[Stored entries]
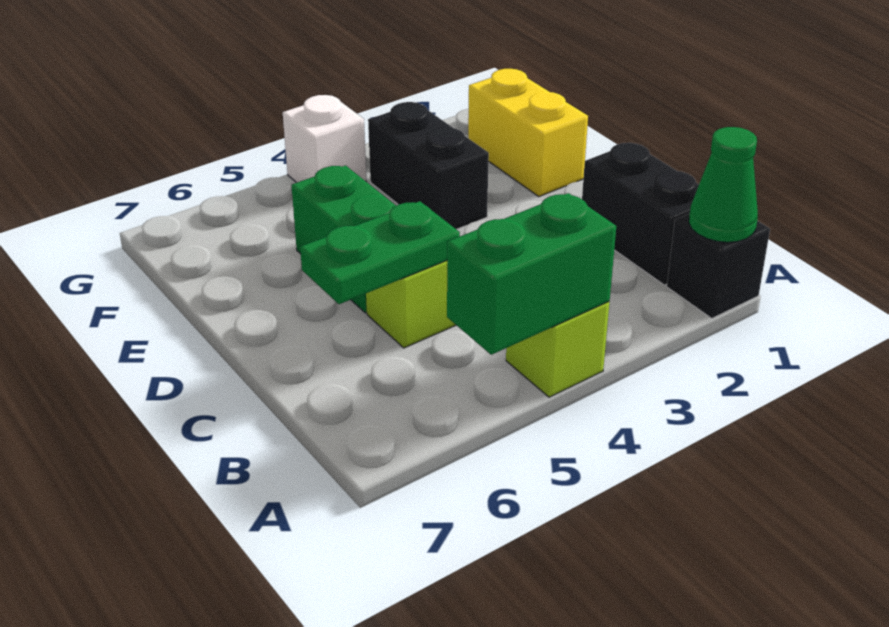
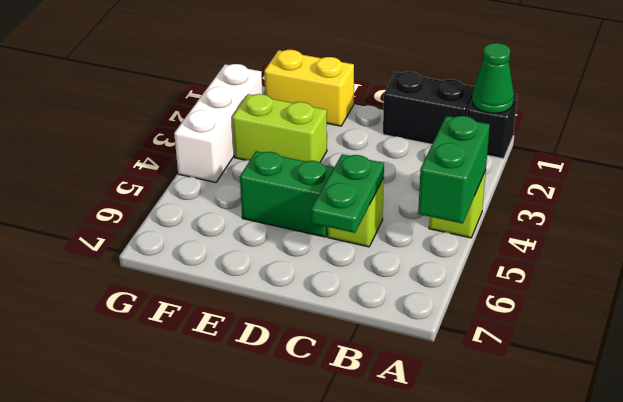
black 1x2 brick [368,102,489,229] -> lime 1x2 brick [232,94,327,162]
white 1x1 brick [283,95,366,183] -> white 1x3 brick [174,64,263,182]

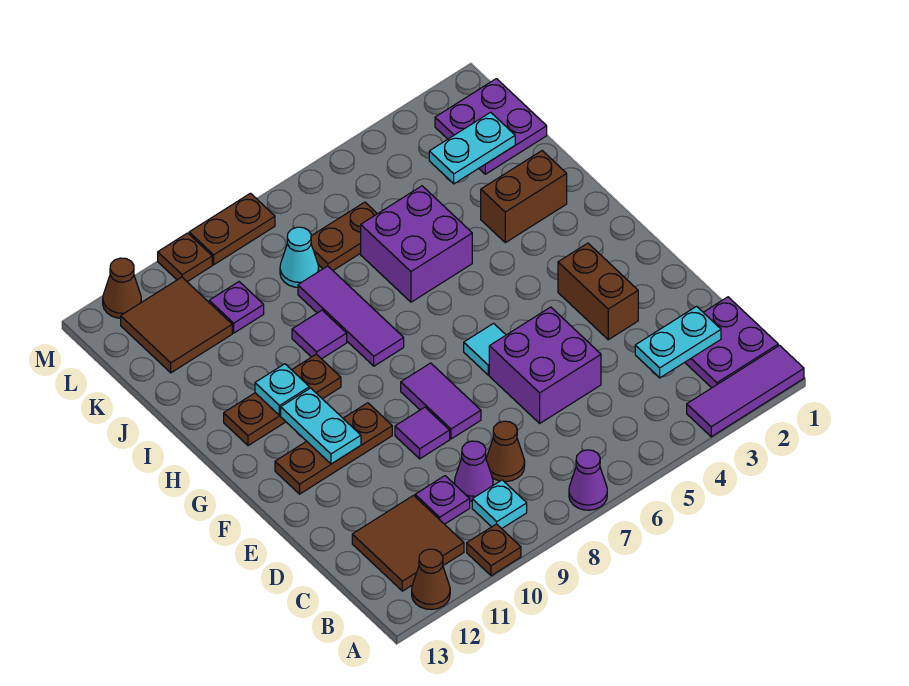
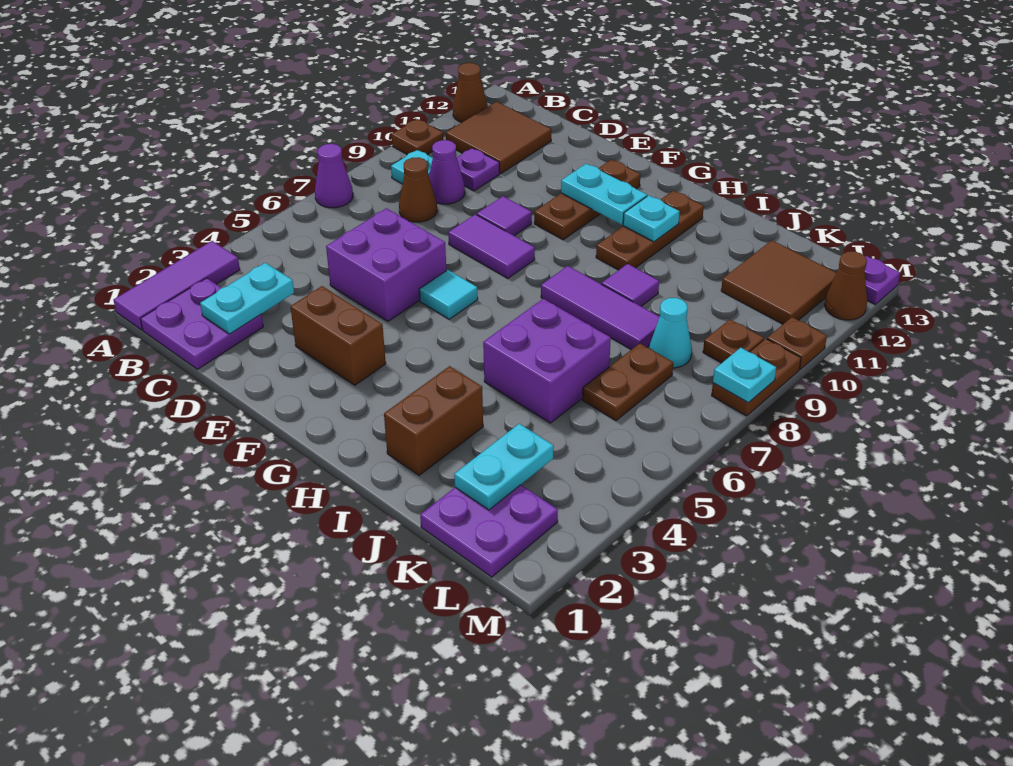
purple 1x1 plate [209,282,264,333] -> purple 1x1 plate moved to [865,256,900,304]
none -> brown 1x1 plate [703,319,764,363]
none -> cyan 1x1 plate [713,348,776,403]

■ What you will do ■
Gather from the records above every line containing the string "none".

■ Solution for this task ■
none -> brown 1x1 plate [703,319,764,363]
none -> cyan 1x1 plate [713,348,776,403]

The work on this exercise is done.